Segment Start: INFORMATION PROVIDED

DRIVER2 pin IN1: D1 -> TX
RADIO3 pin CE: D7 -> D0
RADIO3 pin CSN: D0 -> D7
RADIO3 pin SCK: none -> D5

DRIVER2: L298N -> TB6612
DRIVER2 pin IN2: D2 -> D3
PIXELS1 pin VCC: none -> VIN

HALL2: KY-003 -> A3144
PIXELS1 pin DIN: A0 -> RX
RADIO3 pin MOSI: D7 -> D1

Segment End: INFORMATION PROVIDED
Segment Start: INFORMATION PROVIDED

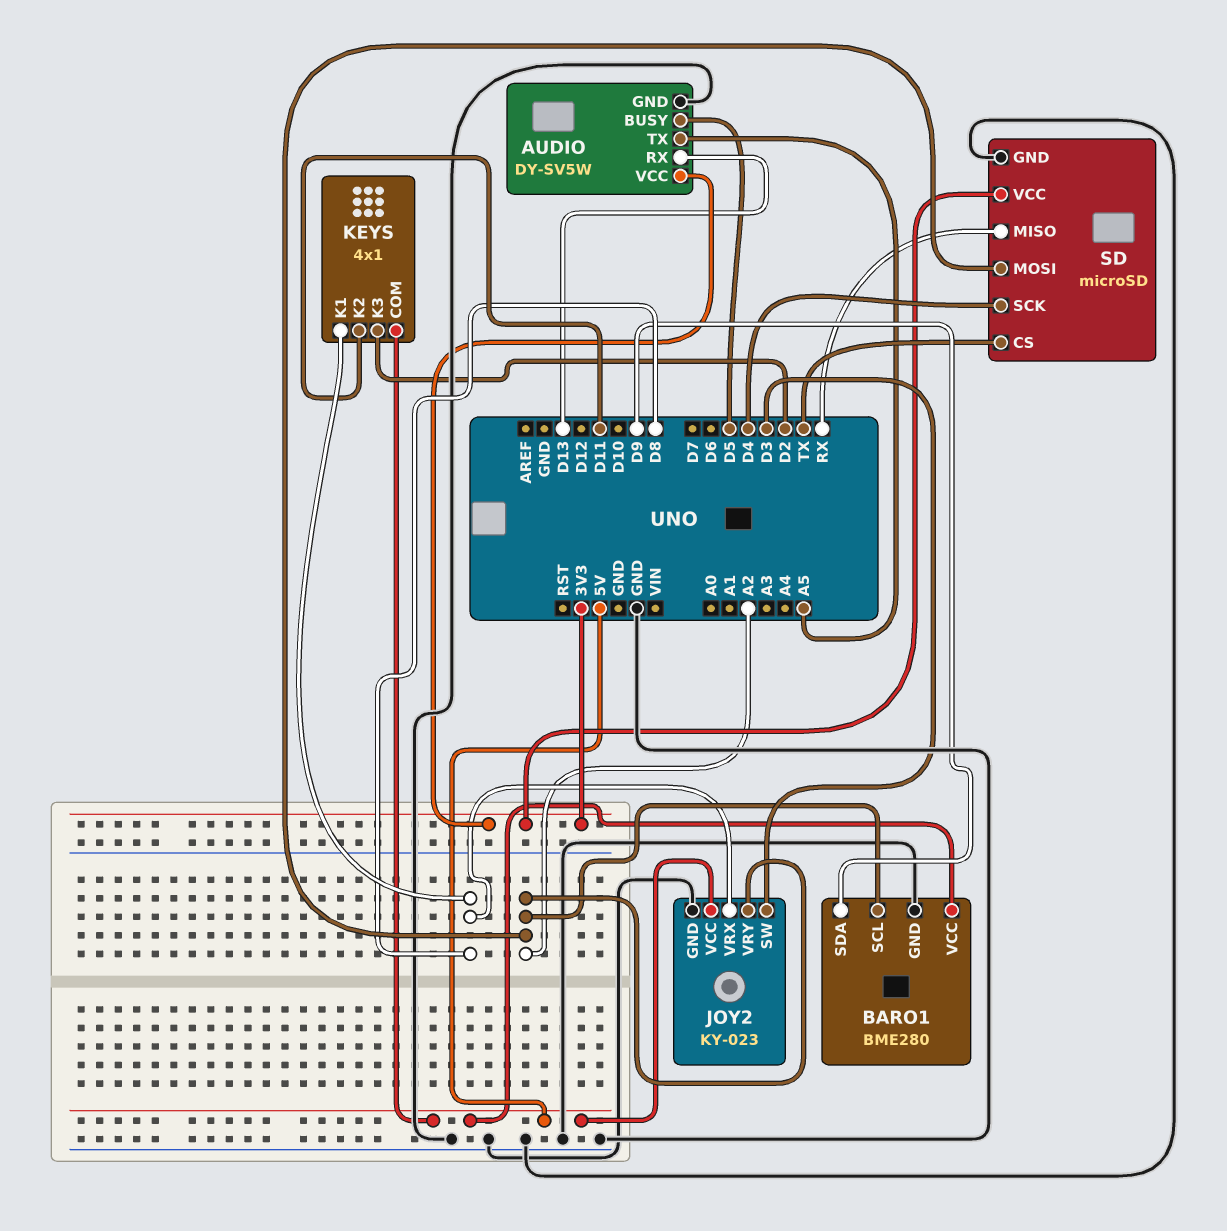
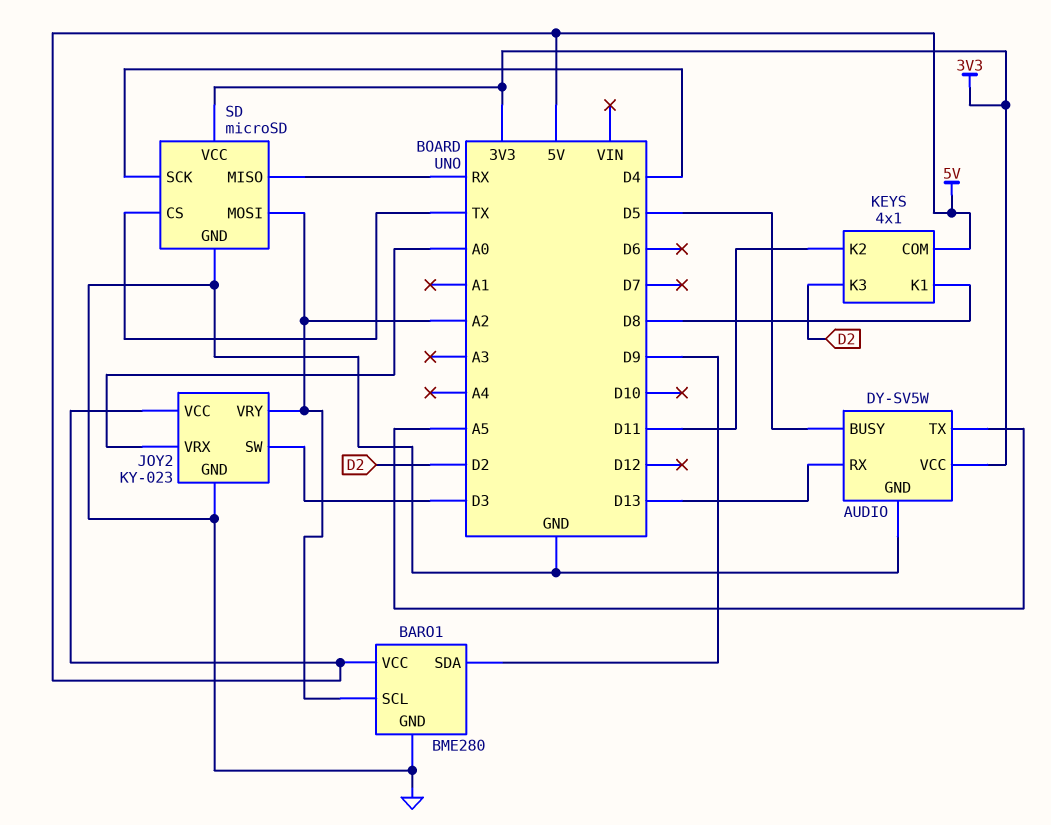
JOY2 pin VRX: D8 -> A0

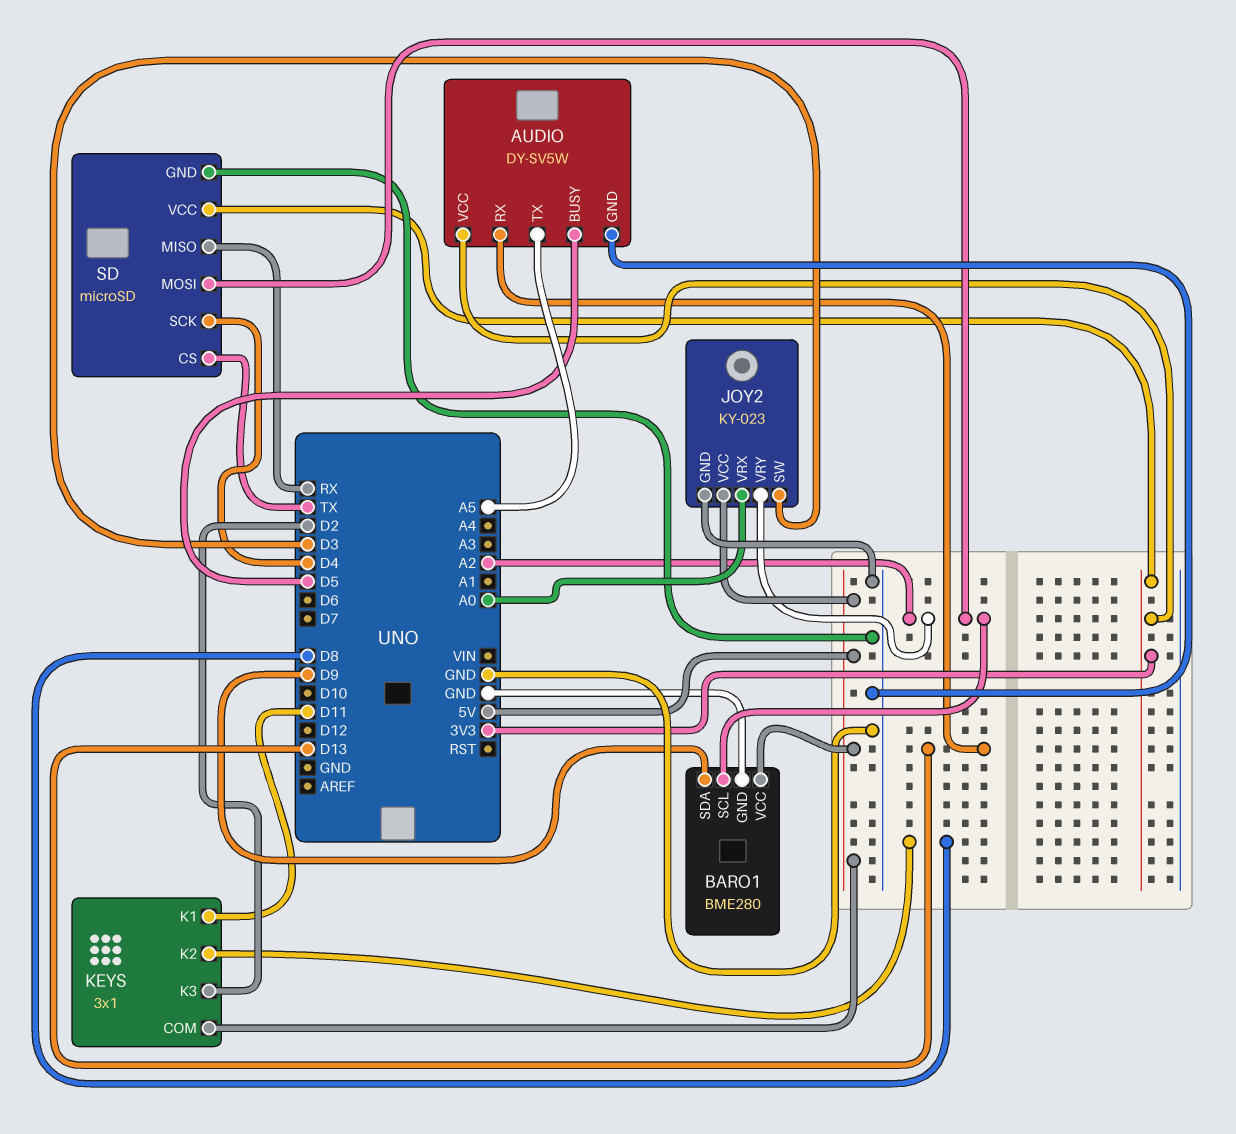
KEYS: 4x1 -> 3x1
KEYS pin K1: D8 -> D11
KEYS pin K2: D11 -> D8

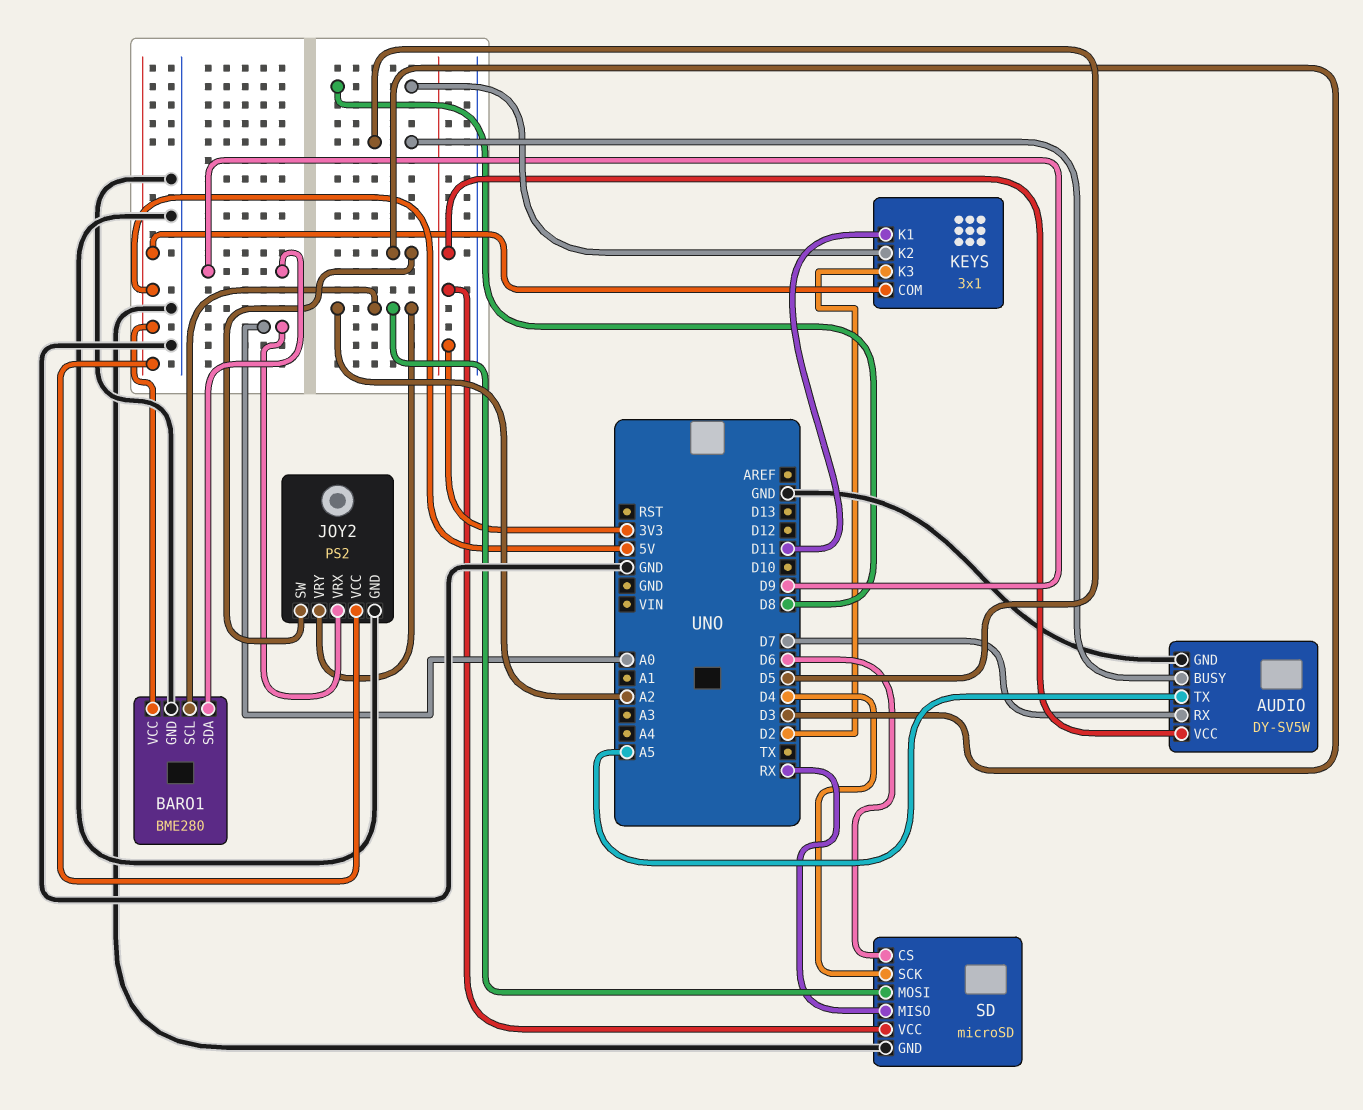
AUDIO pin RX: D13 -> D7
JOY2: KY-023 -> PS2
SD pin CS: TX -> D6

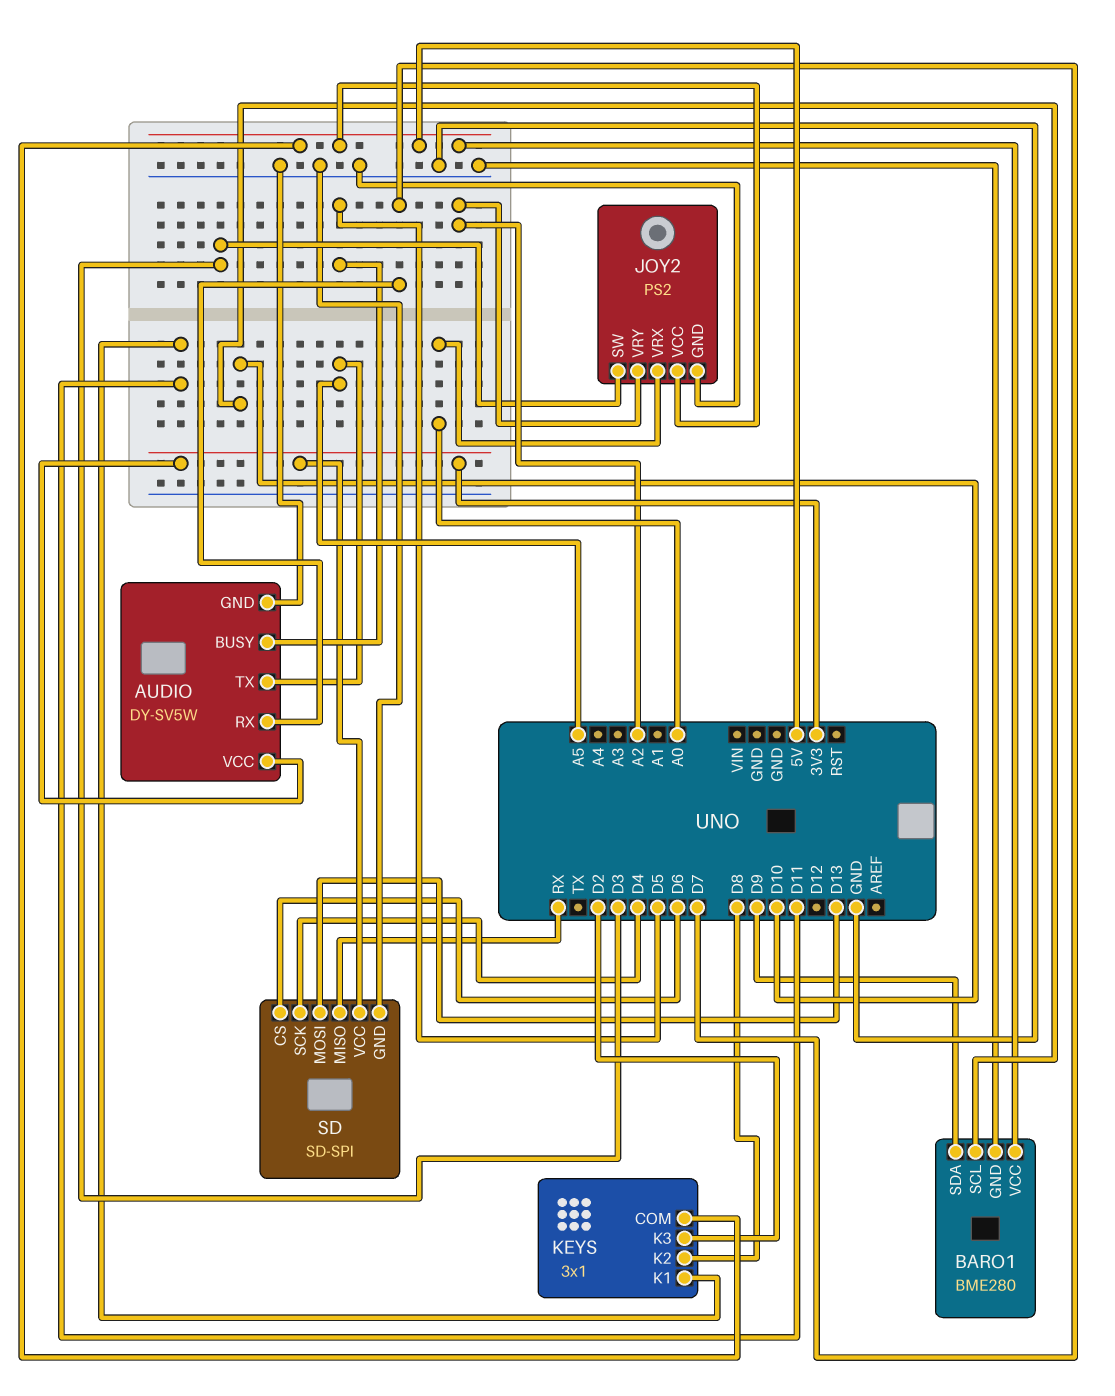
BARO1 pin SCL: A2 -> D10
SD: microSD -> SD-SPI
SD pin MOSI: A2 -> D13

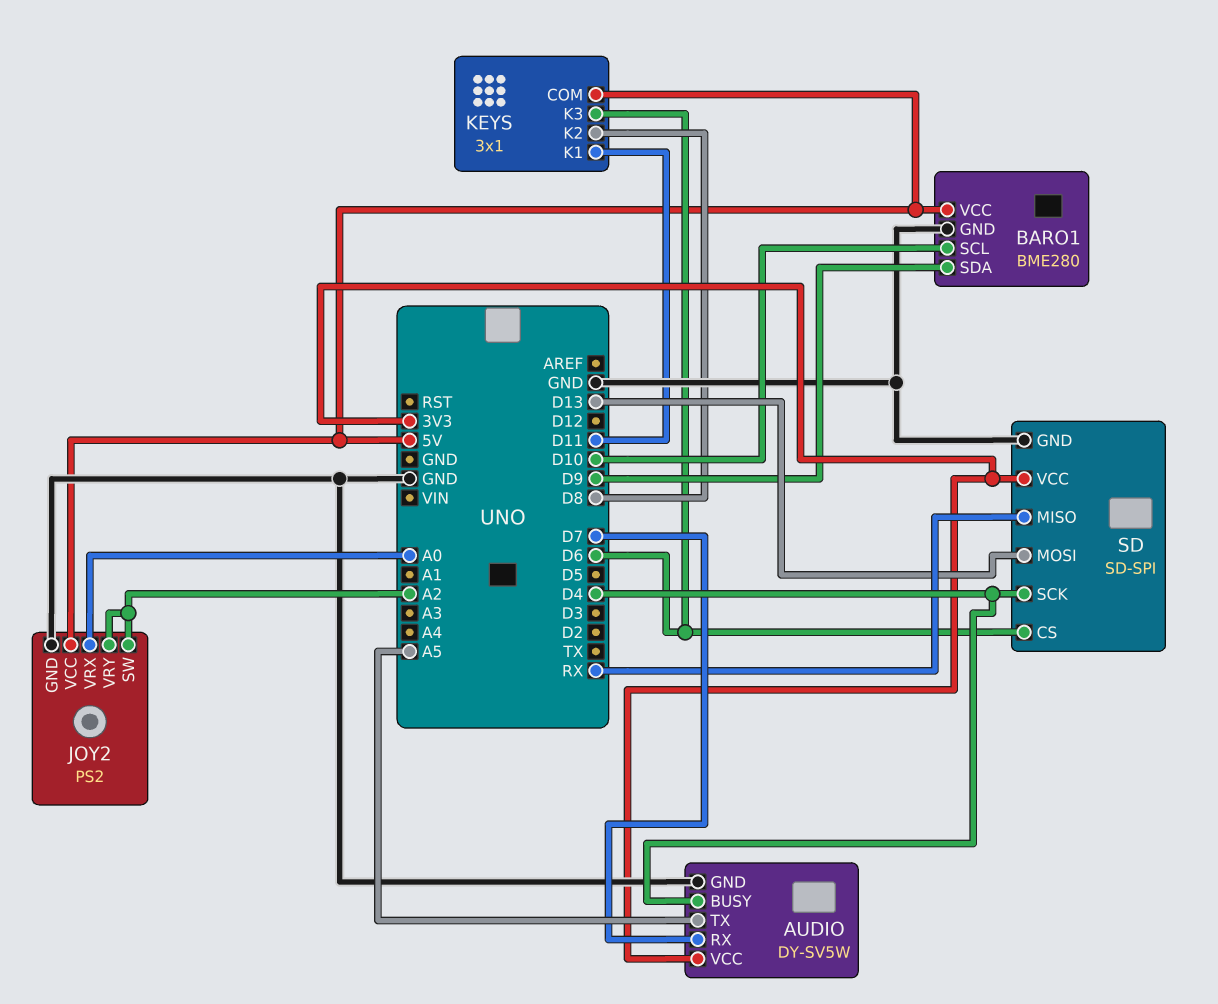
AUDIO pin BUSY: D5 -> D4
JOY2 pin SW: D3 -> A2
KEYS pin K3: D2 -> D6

Segment End: INFORMATION PROVIDED

YOUR OBJECTIVE:
Leave out every picture, and copy exactly the lines above starting at the one holding "KEYS pin K1: D8 -> D11" and ending at the one holding "KEYS pin K3: D2 -> D6", no more and no less.

TASK ANSWER:
KEYS pin K1: D8 -> D11
KEYS pin K2: D11 -> D8

AUDIO pin RX: D13 -> D7
JOY2: KY-023 -> PS2
SD pin CS: TX -> D6

BARO1 pin SCL: A2 -> D10
SD: microSD -> SD-SPI
SD pin MOSI: A2 -> D13

AUDIO pin BUSY: D5 -> D4
JOY2 pin SW: D3 -> A2
KEYS pin K3: D2 -> D6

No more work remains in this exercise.